Work to be completed: Return exactly, please, the lines from the one containing "white brick G4:G6 level 1 -> none" to the last line of the entries below, and nothing else, leaving pictures out.

======

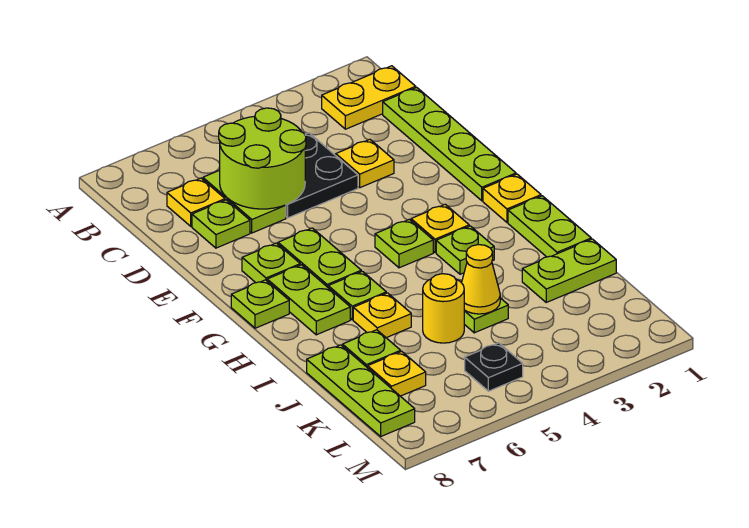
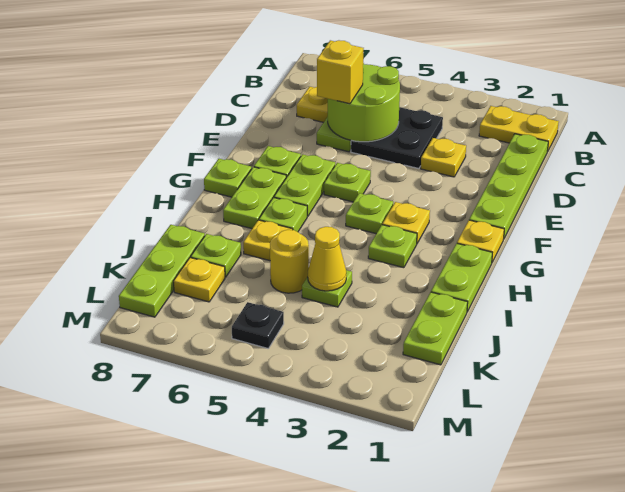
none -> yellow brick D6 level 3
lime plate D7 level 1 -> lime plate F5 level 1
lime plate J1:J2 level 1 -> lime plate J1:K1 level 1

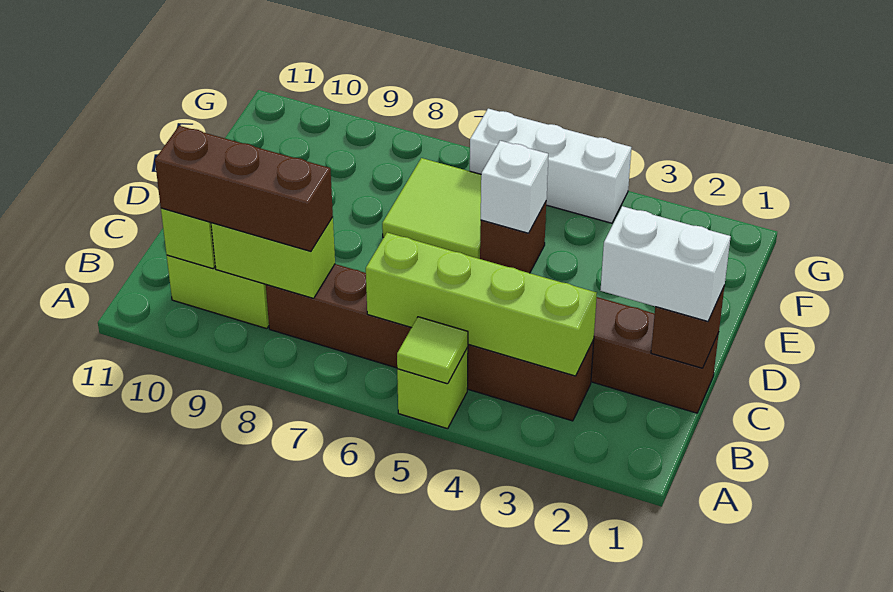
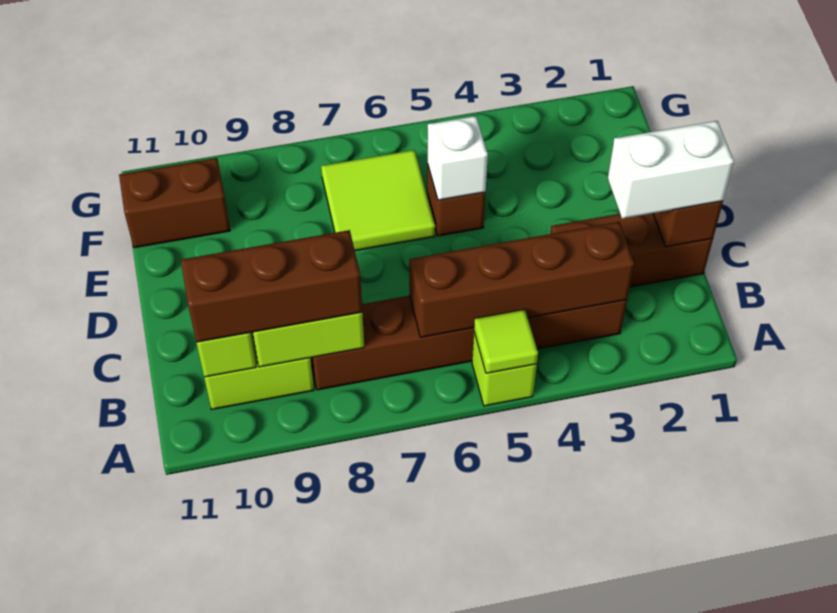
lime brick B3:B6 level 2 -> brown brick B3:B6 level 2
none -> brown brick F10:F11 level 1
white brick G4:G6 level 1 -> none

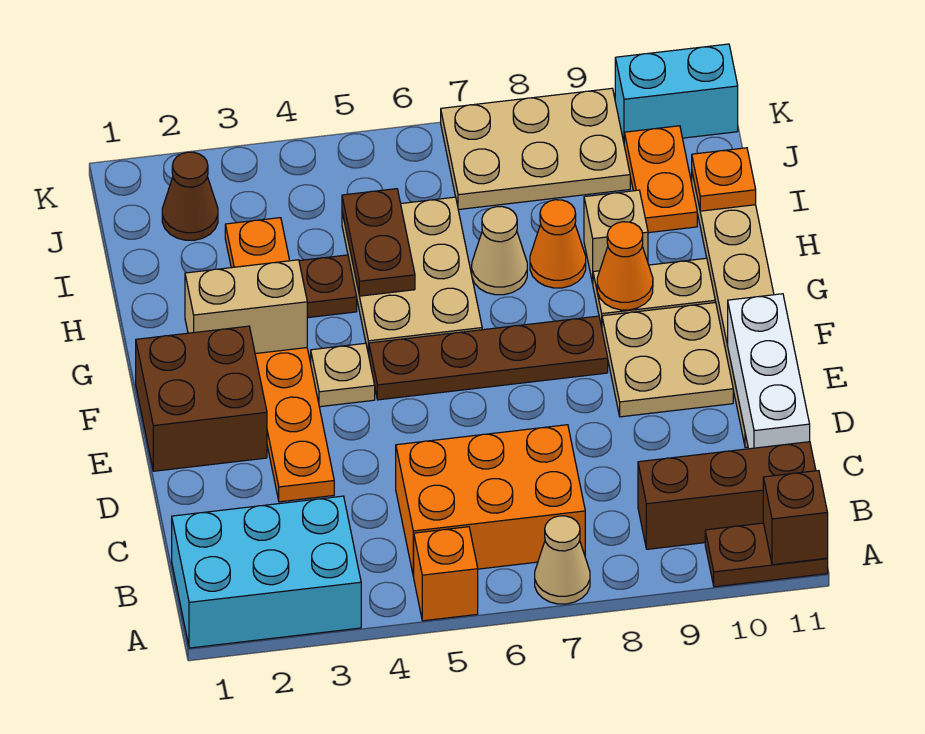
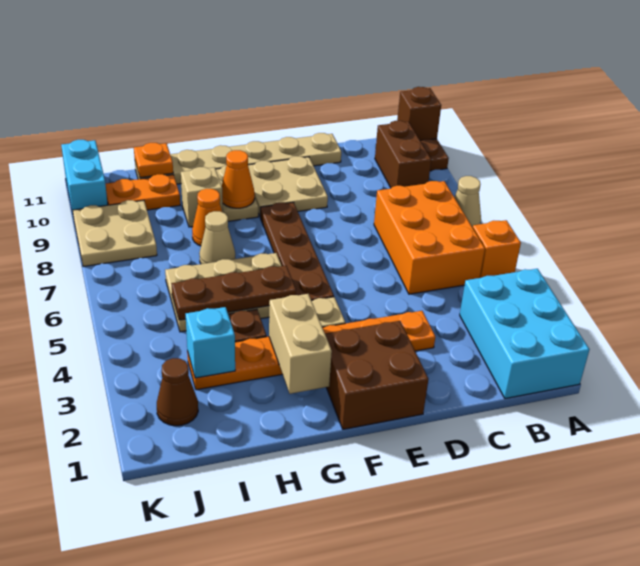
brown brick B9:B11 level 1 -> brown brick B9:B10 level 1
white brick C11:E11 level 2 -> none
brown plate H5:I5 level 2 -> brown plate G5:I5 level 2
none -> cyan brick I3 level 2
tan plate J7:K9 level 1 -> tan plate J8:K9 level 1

======

Task output:
white brick G4:G6 level 1 -> none

brown brick B9:B11 level 1 -> brown brick B9:B10 level 1
white brick C11:E11 level 2 -> none
brown plate H5:I5 level 2 -> brown plate G5:I5 level 2
none -> cyan brick I3 level 2
tan plate J7:K9 level 1 -> tan plate J8:K9 level 1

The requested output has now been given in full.